*Exercise objective:* Find every line in the records below that contains "pentagon", and copy it.

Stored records
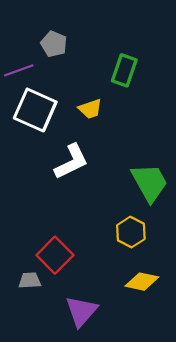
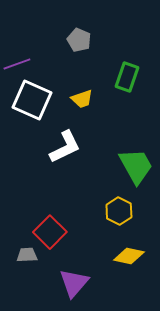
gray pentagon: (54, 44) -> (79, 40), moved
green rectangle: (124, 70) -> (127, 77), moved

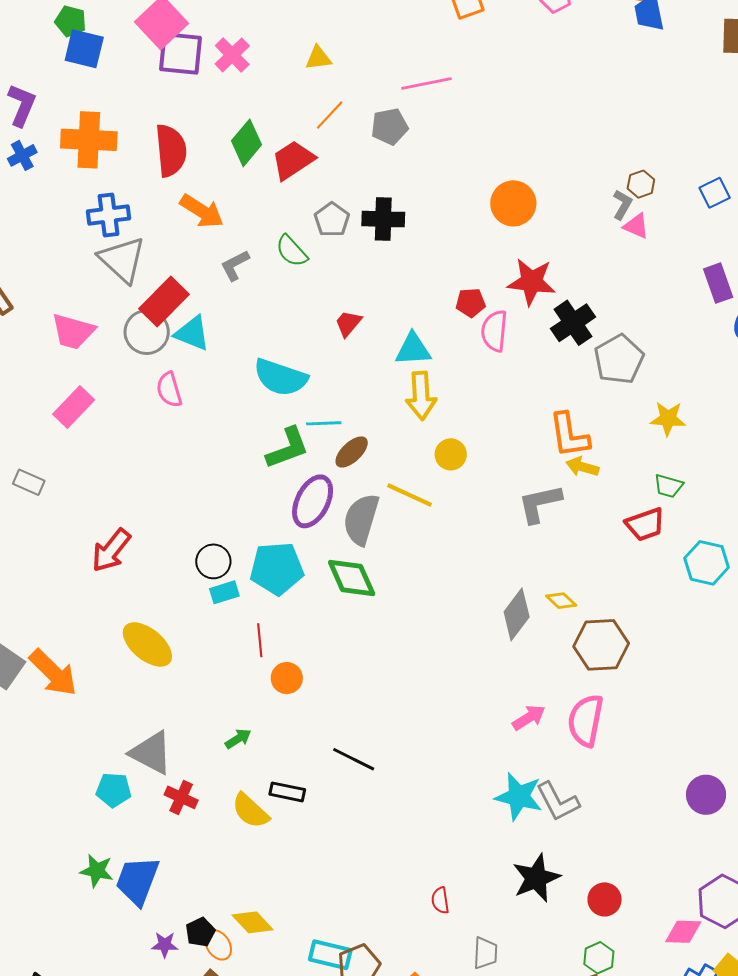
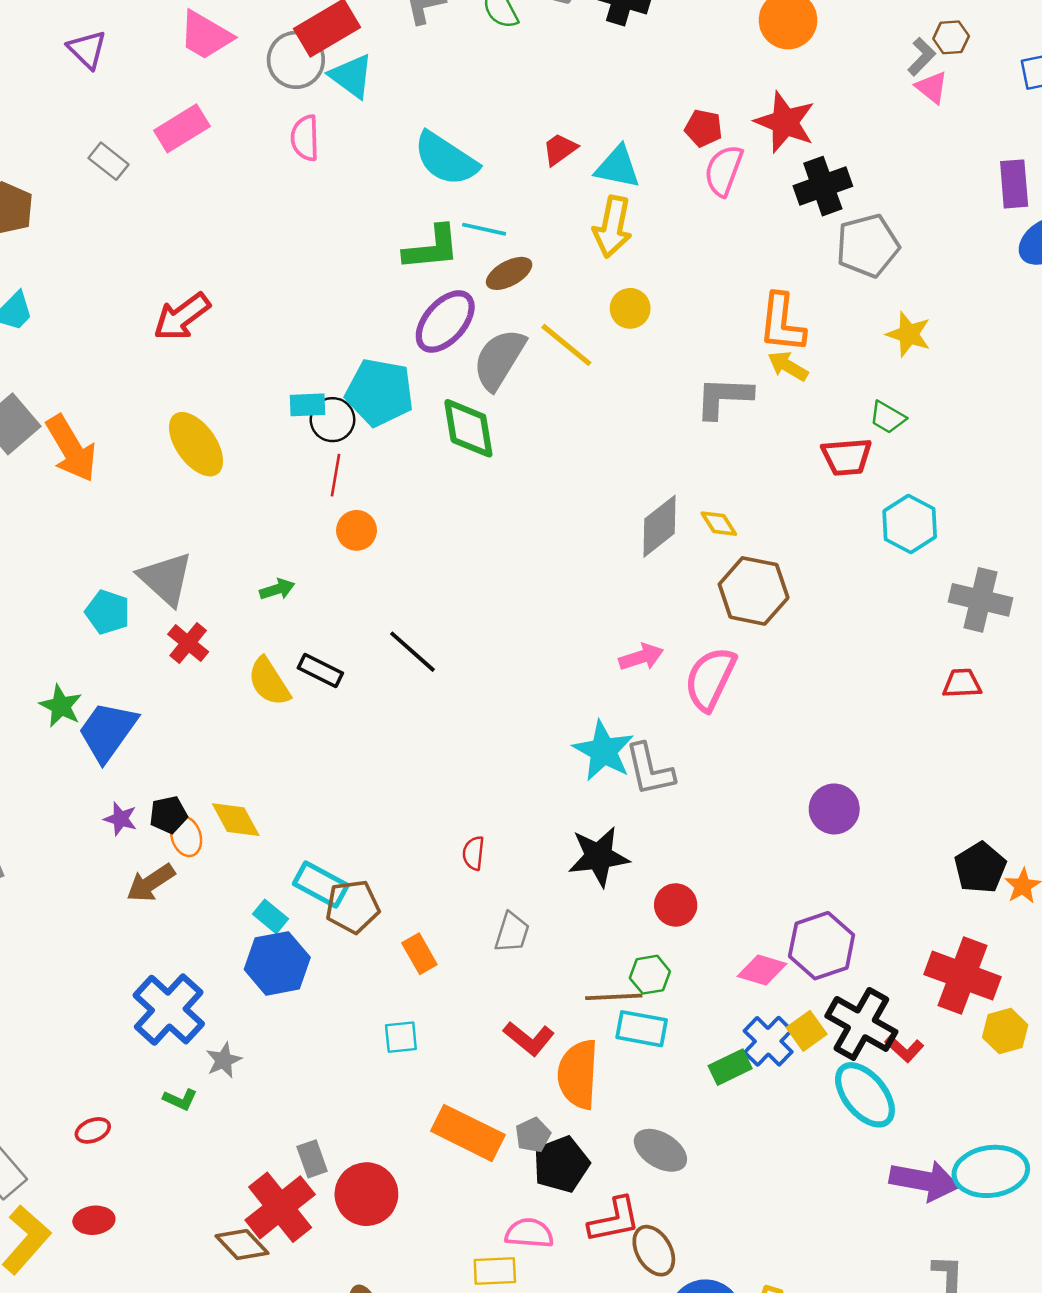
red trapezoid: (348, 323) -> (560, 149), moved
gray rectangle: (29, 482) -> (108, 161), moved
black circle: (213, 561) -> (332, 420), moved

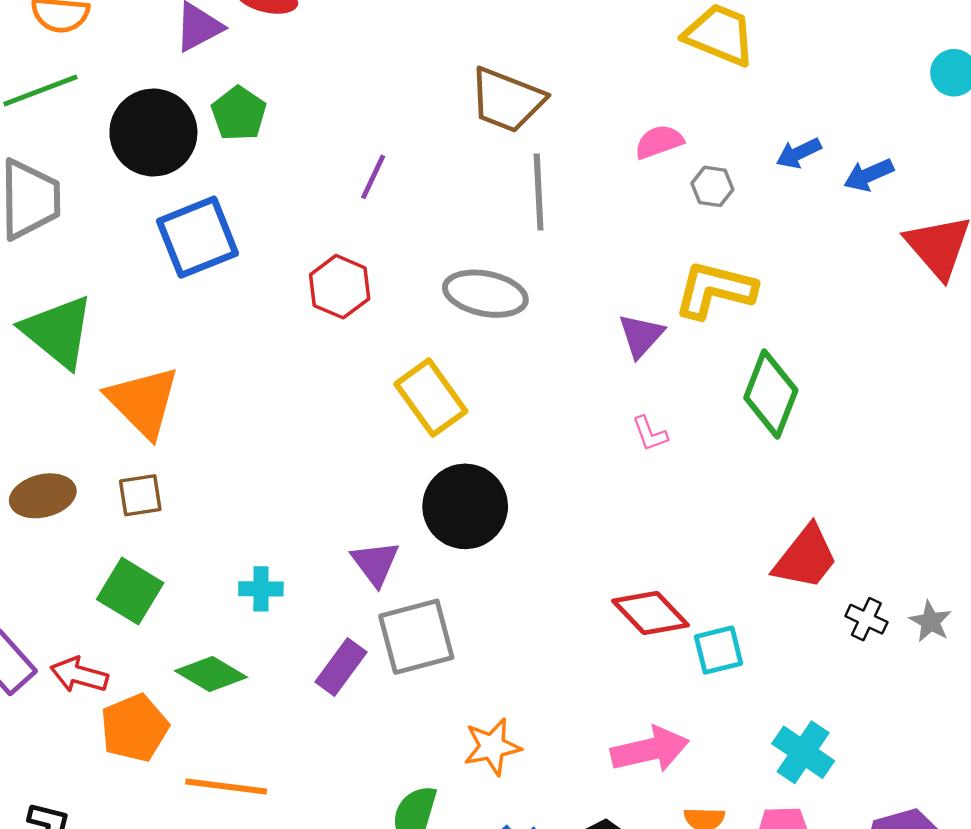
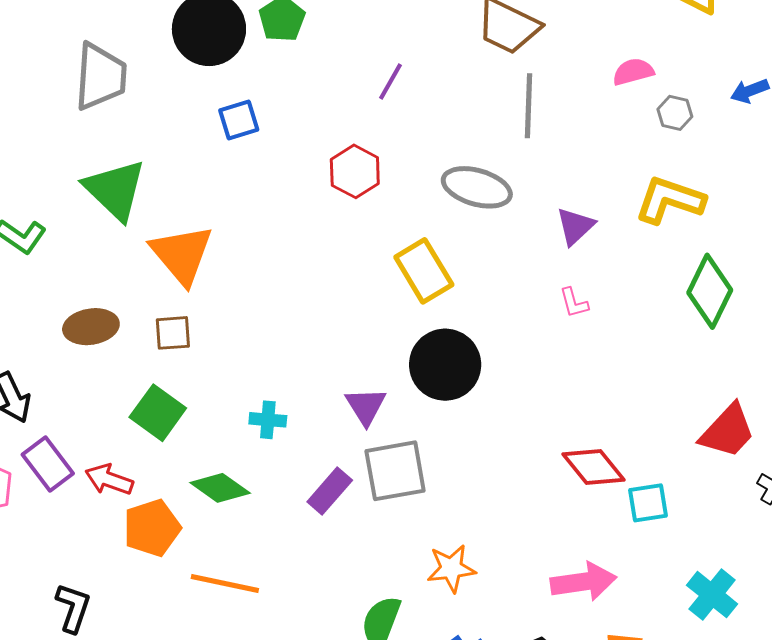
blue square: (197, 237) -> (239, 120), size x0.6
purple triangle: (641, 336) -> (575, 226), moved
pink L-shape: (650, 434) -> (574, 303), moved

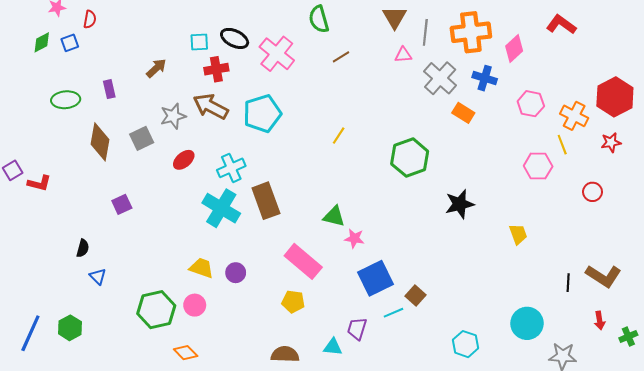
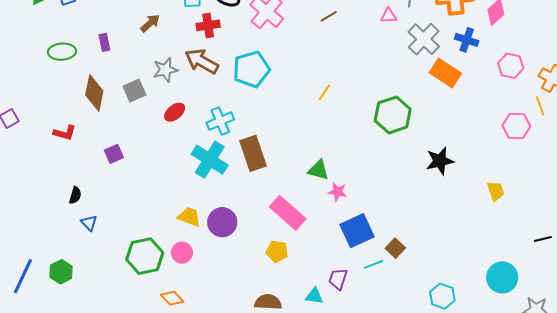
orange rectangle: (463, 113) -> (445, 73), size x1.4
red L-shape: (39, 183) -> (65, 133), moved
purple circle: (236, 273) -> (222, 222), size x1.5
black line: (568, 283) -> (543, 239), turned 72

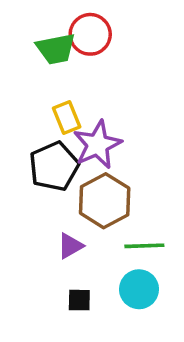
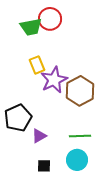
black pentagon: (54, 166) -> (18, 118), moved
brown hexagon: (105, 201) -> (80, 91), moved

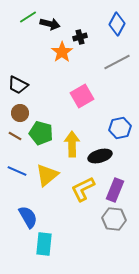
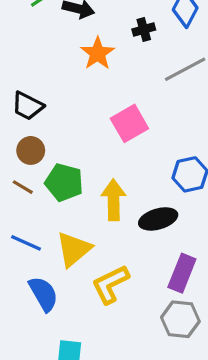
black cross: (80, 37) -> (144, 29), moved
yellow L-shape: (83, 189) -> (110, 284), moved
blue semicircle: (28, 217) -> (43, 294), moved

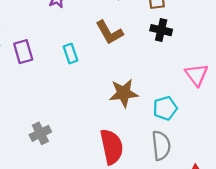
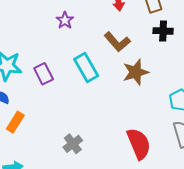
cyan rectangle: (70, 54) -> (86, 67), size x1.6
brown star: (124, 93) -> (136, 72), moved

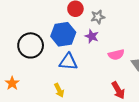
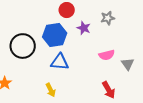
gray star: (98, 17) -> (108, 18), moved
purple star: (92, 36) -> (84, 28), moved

*Written solution:*
gray pentagon: (54, 44) -> (79, 40), moved
black pentagon: (54, 166) -> (18, 118), moved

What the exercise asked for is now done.